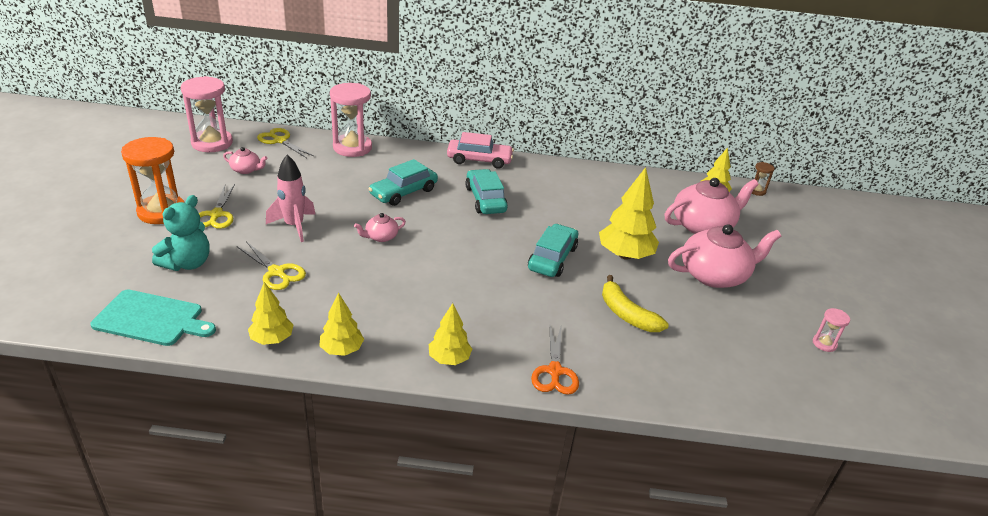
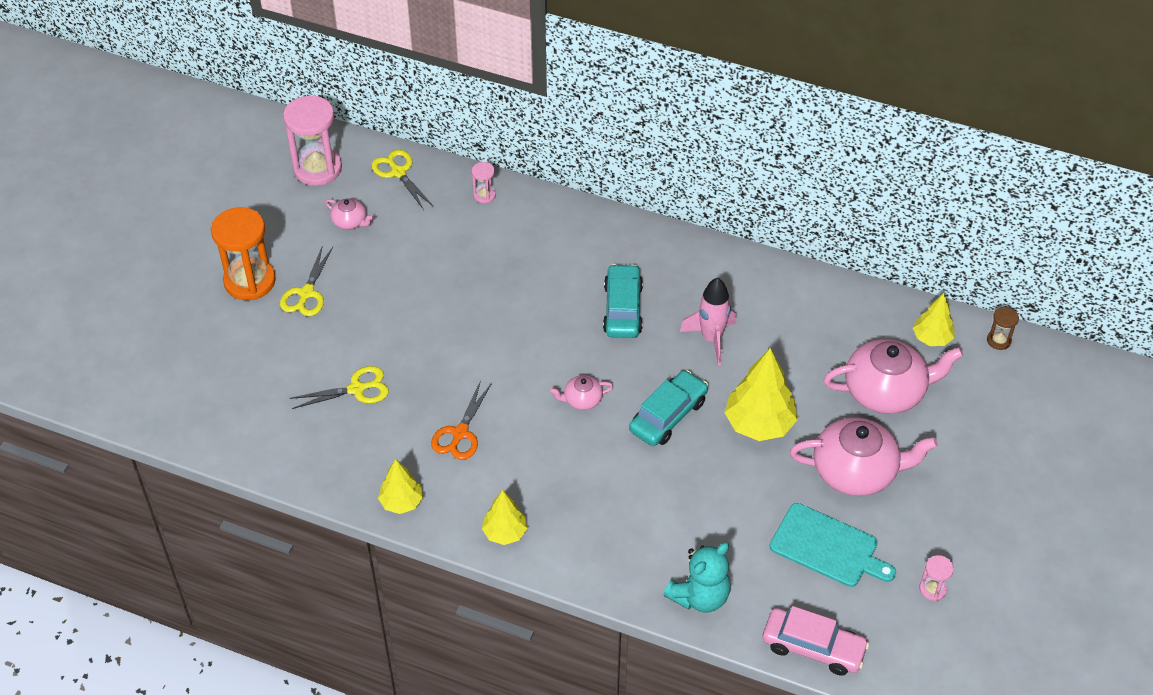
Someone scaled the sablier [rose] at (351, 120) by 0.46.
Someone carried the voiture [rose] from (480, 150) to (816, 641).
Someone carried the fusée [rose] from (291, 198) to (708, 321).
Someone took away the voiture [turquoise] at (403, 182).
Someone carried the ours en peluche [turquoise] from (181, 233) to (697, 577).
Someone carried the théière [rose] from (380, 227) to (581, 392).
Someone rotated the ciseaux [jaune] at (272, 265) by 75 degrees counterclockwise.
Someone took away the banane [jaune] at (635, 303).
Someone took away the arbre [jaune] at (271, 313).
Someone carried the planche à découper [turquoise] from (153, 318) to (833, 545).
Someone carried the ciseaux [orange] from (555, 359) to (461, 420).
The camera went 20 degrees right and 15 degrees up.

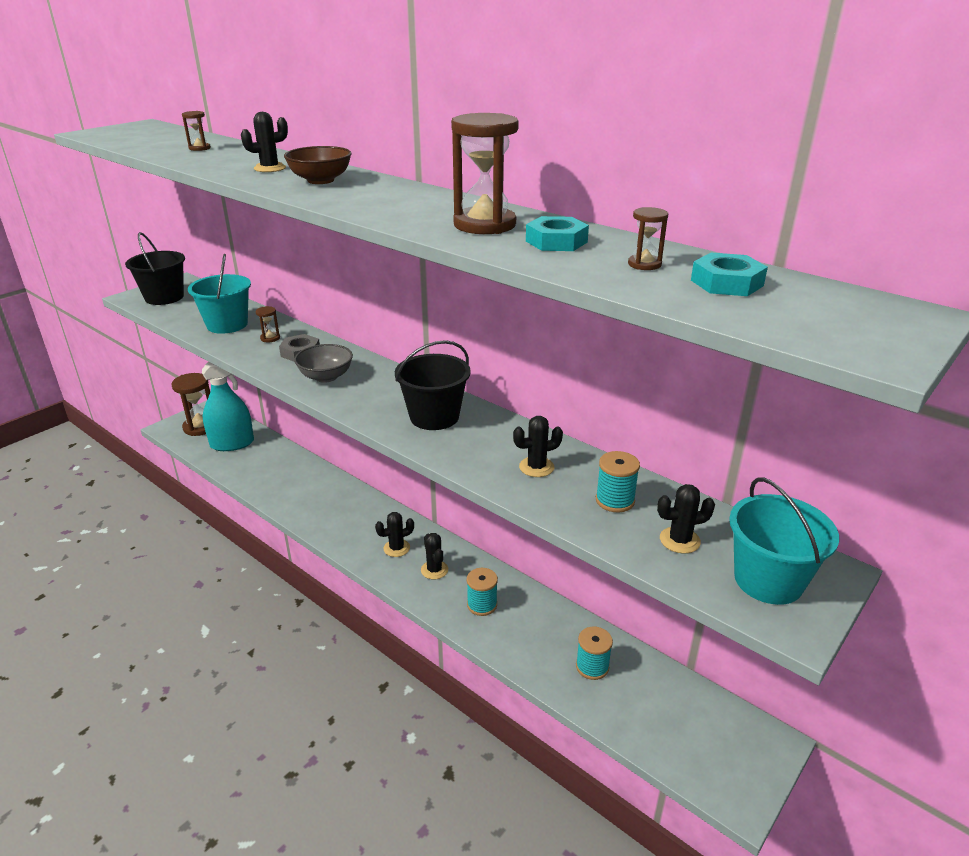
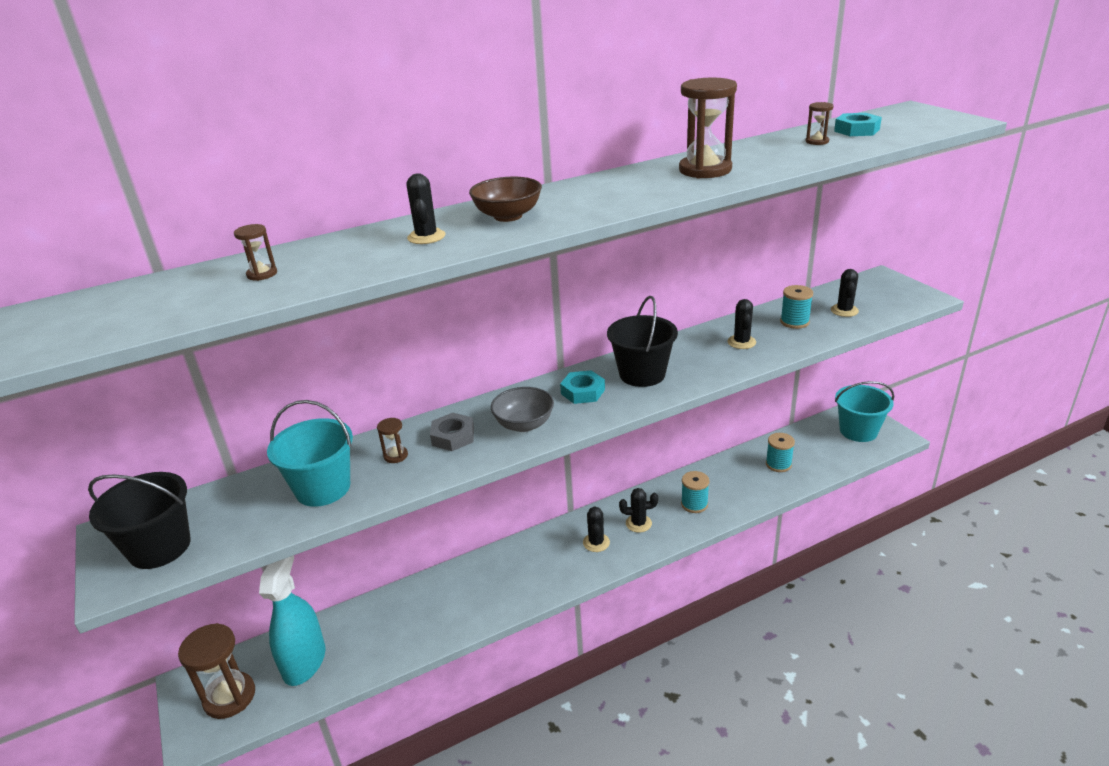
Someone carried the écrou [turquoise] from (557, 233) to (582, 387).
Someone carried the seau [turquoise] from (784, 541) to (864, 411).
The camera went 65 degrees left and 0 degrees up.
------------------------------------------------------------
Beginning with the line containing "Someone carried the voiture" in the material above, copy every line exactly until you have copied the line containing "Someone carried the ours".

_Your solution_
Someone carried the voiture [rose] from (480, 150) to (816, 641).
Someone carried the fusée [rose] from (291, 198) to (708, 321).
Someone took away the voiture [turquoise] at (403, 182).
Someone carried the ours en peluche [turquoise] from (181, 233) to (697, 577).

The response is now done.